→ What you should do: The task calls for each line of the records below in which the word "minus" appears.
____ Raw data
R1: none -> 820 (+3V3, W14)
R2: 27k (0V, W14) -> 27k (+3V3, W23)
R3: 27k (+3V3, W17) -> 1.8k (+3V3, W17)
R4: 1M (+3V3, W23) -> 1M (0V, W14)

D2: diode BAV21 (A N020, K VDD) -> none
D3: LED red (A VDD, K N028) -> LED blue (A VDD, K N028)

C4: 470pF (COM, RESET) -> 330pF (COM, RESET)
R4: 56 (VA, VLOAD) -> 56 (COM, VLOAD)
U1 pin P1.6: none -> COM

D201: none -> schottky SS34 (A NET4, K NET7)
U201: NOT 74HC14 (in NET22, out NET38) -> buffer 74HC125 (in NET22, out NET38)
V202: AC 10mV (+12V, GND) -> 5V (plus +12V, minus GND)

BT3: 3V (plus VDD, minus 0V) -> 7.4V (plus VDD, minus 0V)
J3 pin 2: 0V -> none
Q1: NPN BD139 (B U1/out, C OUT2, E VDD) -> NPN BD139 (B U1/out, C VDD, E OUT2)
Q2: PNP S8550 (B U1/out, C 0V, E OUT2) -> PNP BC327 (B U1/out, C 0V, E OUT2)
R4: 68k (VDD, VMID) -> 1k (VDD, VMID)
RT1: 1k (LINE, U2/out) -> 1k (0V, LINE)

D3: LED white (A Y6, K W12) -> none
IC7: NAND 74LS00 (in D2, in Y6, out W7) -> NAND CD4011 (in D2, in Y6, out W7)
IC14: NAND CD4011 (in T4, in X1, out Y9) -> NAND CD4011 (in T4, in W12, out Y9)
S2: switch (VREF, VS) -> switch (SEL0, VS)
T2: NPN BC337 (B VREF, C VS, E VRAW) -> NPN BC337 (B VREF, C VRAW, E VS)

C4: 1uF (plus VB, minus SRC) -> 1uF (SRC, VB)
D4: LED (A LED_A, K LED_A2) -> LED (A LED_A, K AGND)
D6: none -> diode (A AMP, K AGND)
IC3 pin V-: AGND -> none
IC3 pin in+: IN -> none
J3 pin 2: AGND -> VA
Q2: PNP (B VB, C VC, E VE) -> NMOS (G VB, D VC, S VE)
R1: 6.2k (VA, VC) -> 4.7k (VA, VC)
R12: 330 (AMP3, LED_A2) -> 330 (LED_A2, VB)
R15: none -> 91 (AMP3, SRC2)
________
→ Exercise output:
V202: AC 10mV (+12V, GND) -> 5V (plus +12V, minus GND)
BT3: 3V (plus VDD, minus 0V) -> 7.4V (plus VDD, minus 0V)
C4: 1uF (plus VB, minus SRC) -> 1uF (SRC, VB)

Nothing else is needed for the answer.